**AIM OF THE EXERCISE**
In full and unaltered, output the records below.

**DATA SHOWN**
* * * *
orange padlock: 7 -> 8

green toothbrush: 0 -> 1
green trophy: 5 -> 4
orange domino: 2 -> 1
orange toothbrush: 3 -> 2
* * * *
**WRITTEN ANSWER**
orange padlock: 7 -> 8

green toothbrush: 0 -> 1
green trophy: 5 -> 4
orange domino: 2 -> 1
orange toothbrush: 3 -> 2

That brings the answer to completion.